What needs to be done: Set down the material exactly as given, please, from its first line through the line that includes "(215, 444) = (198, 376): black".

Data supplied:
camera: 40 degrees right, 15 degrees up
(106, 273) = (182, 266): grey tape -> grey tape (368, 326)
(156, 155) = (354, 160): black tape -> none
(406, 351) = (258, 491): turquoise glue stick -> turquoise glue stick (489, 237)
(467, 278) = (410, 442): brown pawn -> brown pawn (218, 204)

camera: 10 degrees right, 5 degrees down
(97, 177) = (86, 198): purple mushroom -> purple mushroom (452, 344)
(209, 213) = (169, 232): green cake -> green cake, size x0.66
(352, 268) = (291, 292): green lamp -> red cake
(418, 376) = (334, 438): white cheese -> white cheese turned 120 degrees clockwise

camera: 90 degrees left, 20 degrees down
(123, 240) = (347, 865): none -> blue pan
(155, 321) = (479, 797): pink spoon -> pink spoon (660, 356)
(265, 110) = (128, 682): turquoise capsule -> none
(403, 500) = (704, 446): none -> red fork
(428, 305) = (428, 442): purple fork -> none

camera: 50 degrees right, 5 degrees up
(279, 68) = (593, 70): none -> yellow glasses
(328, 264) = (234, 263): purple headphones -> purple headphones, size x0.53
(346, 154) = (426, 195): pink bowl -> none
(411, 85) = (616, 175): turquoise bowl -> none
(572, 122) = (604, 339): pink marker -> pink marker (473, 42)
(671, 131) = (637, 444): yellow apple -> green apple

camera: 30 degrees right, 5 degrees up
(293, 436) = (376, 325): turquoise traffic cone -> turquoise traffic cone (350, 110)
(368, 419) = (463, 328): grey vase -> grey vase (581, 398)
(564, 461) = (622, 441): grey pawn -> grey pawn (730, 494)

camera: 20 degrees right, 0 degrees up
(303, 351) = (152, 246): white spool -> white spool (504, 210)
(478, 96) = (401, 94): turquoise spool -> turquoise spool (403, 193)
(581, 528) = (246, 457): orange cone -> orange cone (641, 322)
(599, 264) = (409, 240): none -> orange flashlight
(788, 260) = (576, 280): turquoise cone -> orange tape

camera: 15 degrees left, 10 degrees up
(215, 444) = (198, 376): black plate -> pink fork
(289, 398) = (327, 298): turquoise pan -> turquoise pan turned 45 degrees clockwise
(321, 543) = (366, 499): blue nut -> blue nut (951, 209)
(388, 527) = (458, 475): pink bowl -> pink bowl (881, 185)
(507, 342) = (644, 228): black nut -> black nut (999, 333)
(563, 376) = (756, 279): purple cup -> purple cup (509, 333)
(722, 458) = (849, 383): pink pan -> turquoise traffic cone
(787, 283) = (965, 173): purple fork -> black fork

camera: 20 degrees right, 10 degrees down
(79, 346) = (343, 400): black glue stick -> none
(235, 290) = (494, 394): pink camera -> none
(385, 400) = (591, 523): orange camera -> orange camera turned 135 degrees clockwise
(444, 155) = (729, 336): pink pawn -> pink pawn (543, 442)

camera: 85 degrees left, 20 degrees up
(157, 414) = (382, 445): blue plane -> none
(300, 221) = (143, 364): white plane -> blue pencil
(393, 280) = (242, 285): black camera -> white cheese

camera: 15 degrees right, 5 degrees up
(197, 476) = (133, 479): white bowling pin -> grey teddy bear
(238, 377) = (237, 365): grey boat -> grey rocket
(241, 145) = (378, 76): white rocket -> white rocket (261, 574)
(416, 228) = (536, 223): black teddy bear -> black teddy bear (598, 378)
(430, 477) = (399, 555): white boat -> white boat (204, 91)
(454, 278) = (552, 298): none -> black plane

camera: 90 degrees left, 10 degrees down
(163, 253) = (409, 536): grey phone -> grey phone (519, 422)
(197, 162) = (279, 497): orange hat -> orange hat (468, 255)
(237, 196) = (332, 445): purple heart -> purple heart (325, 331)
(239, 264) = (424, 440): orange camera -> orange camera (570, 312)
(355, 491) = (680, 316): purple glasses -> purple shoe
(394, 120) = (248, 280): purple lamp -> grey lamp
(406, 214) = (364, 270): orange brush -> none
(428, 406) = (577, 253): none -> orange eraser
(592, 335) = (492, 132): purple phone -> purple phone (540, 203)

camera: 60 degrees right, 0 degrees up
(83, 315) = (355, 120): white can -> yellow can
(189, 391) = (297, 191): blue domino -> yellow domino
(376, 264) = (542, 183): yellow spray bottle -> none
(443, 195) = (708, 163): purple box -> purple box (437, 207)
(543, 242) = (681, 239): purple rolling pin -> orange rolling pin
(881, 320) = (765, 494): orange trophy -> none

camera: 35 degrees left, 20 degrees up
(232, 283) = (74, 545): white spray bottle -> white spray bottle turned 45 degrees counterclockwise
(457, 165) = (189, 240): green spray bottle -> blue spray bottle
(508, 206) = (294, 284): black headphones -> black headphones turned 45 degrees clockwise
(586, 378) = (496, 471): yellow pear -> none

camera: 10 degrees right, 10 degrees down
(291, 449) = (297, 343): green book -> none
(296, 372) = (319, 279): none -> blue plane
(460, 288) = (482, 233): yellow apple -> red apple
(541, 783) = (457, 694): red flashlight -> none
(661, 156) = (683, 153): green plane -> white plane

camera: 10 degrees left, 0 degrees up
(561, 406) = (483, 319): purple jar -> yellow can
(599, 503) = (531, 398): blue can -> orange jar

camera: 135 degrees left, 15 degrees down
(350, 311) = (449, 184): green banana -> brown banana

Response box:
camera: 40 degrees right, 15 degrees up
(106, 273) = (182, 266): grey tape -> grey tape (368, 326)
(156, 155) = (354, 160): black tape -> none
(406, 351) = (258, 491): turquoise glue stick -> turquoise glue stick (489, 237)
(467, 278) = (410, 442): brown pawn -> brown pawn (218, 204)

camera: 10 degrees right, 5 degrees down
(97, 177) = (86, 198): purple mushroom -> purple mushroom (452, 344)
(209, 213) = (169, 232): green cake -> green cake, size x0.66
(352, 268) = (291, 292): green lamp -> red cake
(418, 376) = (334, 438): white cheese -> white cheese turned 120 degrees clockwise

camera: 90 degrees left, 20 degrees down
(123, 240) = (347, 865): none -> blue pan
(155, 321) = (479, 797): pink spoon -> pink spoon (660, 356)
(265, 110) = (128, 682): turquoise capsule -> none
(403, 500) = (704, 446): none -> red fork
(428, 305) = (428, 442): purple fork -> none

camera: 50 degrees right, 5 degrees up
(279, 68) = (593, 70): none -> yellow glasses
(328, 264) = (234, 263): purple headphones -> purple headphones, size x0.53
(346, 154) = (426, 195): pink bowl -> none
(411, 85) = (616, 175): turquoise bowl -> none
(572, 122) = (604, 339): pink marker -> pink marker (473, 42)
(671, 131) = (637, 444): yellow apple -> green apple

camera: 30 degrees right, 5 degrees up
(293, 436) = (376, 325): turquoise traffic cone -> turquoise traffic cone (350, 110)
(368, 419) = (463, 328): grey vase -> grey vase (581, 398)
(564, 461) = (622, 441): grey pawn -> grey pawn (730, 494)

camera: 20 degrees right, 0 degrees up
(303, 351) = (152, 246): white spool -> white spool (504, 210)
(478, 96) = (401, 94): turquoise spool -> turquoise spool (403, 193)
(581, 528) = (246, 457): orange cone -> orange cone (641, 322)
(599, 264) = (409, 240): none -> orange flashlight
(788, 260) = (576, 280): turquoise cone -> orange tape

camera: 15 degrees left, 10 degrees up
(215, 444) = (198, 376): black plate -> pink fork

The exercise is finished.